Search for the word "minus" in the entries. Each line that holds it should be copied.
BEGIN
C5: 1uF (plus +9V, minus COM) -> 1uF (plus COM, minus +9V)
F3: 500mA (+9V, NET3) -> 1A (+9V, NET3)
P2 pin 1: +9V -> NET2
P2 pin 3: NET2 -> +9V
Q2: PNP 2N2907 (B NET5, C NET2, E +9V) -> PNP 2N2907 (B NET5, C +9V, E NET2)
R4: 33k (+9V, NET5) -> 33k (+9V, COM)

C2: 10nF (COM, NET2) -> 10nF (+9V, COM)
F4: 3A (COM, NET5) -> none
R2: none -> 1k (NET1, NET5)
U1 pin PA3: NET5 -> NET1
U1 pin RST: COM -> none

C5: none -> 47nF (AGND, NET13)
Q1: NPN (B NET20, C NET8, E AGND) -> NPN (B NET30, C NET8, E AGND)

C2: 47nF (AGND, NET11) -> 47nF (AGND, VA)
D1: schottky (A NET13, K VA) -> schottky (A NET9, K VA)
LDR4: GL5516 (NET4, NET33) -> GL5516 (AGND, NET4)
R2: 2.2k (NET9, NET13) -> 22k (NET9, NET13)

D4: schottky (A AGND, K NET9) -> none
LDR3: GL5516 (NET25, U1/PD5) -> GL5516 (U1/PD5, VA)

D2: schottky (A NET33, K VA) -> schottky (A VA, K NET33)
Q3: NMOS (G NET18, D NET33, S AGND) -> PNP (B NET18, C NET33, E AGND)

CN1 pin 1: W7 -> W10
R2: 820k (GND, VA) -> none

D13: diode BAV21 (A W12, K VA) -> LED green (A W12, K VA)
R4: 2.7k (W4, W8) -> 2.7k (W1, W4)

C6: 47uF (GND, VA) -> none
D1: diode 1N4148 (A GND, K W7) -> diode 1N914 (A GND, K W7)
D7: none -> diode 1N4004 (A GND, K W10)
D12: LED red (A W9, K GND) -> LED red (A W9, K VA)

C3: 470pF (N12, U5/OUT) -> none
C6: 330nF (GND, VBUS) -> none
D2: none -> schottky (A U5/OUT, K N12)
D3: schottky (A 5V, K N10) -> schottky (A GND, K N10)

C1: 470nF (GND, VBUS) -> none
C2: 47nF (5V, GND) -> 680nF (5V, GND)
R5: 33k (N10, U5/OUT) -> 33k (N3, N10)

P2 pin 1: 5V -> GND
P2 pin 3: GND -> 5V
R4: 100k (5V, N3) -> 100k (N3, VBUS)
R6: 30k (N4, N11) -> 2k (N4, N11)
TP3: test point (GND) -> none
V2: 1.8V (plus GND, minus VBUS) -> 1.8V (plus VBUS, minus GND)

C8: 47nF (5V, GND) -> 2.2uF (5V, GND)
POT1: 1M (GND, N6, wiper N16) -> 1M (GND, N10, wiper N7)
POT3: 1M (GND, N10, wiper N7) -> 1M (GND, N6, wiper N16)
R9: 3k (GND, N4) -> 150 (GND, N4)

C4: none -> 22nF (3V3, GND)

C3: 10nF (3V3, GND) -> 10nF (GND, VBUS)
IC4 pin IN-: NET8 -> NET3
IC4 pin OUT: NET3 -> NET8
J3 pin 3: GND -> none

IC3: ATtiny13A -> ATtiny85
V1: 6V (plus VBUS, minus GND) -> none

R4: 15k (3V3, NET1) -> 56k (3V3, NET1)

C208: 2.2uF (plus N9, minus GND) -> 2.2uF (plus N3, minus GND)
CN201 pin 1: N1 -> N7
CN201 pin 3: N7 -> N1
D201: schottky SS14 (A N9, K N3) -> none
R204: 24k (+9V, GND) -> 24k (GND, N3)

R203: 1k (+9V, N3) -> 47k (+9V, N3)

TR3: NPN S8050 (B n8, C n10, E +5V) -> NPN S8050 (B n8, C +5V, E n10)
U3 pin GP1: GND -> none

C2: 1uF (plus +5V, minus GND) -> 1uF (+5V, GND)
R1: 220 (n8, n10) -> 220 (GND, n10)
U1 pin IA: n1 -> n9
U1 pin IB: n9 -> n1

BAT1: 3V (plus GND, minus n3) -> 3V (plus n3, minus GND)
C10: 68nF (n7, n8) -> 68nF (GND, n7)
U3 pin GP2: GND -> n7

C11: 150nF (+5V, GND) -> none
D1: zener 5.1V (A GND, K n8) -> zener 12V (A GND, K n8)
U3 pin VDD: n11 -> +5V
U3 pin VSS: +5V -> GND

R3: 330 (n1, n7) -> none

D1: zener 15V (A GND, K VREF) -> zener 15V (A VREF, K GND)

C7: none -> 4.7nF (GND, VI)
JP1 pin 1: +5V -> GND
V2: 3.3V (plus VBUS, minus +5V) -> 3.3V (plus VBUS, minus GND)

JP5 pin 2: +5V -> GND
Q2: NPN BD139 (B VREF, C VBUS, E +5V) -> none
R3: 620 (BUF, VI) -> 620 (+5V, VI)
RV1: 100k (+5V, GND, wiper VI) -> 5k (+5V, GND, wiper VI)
END
TASK SOLUTION:
C5: 1uF (plus +9V, minus COM) -> 1uF (plus COM, minus +9V)
V2: 1.8V (plus GND, minus VBUS) -> 1.8V (plus VBUS, minus GND)
V1: 6V (plus VBUS, minus GND) -> none
C208: 2.2uF (plus N9, minus GND) -> 2.2uF (plus N3, minus GND)
C2: 1uF (plus +5V, minus GND) -> 1uF (+5V, GND)
BAT1: 3V (plus GND, minus n3) -> 3V (plus n3, minus GND)
V2: 3.3V (plus VBUS, minus +5V) -> 3.3V (plus VBUS, minus GND)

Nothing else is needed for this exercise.